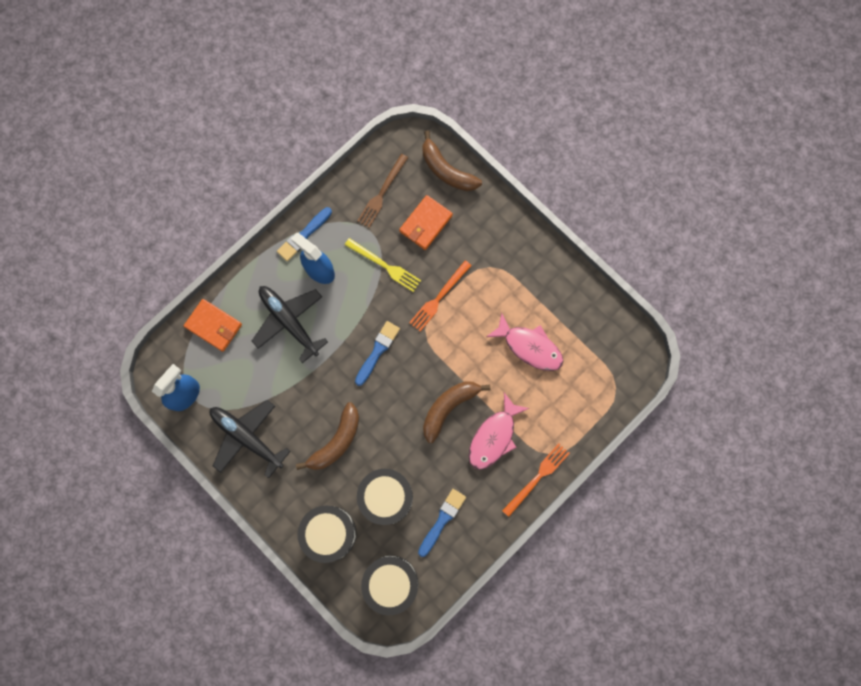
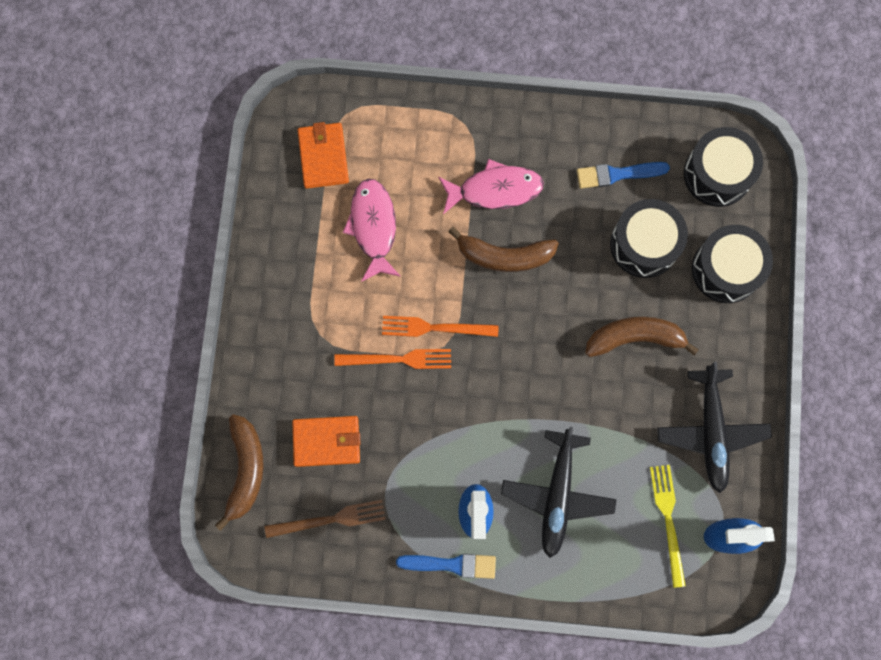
camera: 130 degrees left, 0 degrees up
(214, 326) = (632, 573): orange wallet -> orange wallet (323, 157)
(377, 351) = (508, 375): blue brush -> none
(385, 266) = (410, 445): yellow fork -> yellow fork (668, 520)
(537, 477) = (499, 119): orange fork -> orange fork (435, 328)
+===+
Task instructions: Report every line containing the word "fork" from the listing above.

Your solution:
(385, 266) = (410, 445): yellow fork -> yellow fork (668, 520)
(537, 477) = (499, 119): orange fork -> orange fork (435, 328)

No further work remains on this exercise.